Goal of the exercise -> The answer is to be the data below, written out in full and exactly.

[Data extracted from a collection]
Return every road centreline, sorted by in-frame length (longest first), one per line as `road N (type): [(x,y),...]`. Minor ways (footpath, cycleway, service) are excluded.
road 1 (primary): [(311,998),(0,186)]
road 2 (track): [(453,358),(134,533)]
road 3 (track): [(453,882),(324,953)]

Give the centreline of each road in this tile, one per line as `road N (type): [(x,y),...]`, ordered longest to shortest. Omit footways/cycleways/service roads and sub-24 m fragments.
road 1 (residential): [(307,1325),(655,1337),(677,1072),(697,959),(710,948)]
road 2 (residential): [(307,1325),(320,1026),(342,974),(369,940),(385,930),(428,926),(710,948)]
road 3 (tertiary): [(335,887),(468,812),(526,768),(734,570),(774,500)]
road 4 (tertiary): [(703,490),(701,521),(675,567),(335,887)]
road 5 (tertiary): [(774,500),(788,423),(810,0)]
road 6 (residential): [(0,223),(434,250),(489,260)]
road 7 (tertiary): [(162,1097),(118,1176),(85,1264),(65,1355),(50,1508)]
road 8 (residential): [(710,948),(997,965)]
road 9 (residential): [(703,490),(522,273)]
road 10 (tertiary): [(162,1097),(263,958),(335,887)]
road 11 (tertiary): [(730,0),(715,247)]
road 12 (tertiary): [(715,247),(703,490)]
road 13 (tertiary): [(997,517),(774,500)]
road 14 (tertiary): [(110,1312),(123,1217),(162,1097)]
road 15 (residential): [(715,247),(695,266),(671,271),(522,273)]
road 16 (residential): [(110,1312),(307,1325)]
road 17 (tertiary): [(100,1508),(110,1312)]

Final answer ->
Return every road centreline, sorted by in-frame length (longest first), one per line as `road N (type): [(x,y),...]`. Minor ways (footpath, cycleway, service) are excluded.
road 1 (primary): [(311,998),(0,186)]
road 2 (track): [(453,358),(134,533)]
road 3 (track): [(453,882),(324,953)]

Give the centreline of each road in this tile, one per line as `road N (type): [(x,y),...]`, ordered longest to shortest. Omit footways/cycleways/service roads and sub-24 m fragments.
road 1 (residential): [(307,1325),(655,1337),(677,1072),(697,959),(710,948)]
road 2 (residential): [(307,1325),(320,1026),(342,974),(369,940),(385,930),(428,926),(710,948)]
road 3 (tertiary): [(335,887),(468,812),(526,768),(734,570),(774,500)]
road 4 (tertiary): [(703,490),(701,521),(675,567),(335,887)]
road 5 (tertiary): [(774,500),(788,423),(810,0)]
road 6 (residential): [(0,223),(434,250),(489,260)]
road 7 (tertiary): [(162,1097),(118,1176),(85,1264),(65,1355),(50,1508)]
road 8 (residential): [(710,948),(997,965)]
road 9 (residential): [(703,490),(522,273)]
road 10 (tertiary): [(162,1097),(263,958),(335,887)]
road 11 (tertiary): [(730,0),(715,247)]
road 12 (tertiary): [(715,247),(703,490)]
road 13 (tertiary): [(997,517),(774,500)]
road 14 (tertiary): [(110,1312),(123,1217),(162,1097)]
road 15 (residential): [(715,247),(695,266),(671,271),(522,273)]
road 16 (residential): [(110,1312),(307,1325)]
road 17 (tertiary): [(100,1508),(110,1312)]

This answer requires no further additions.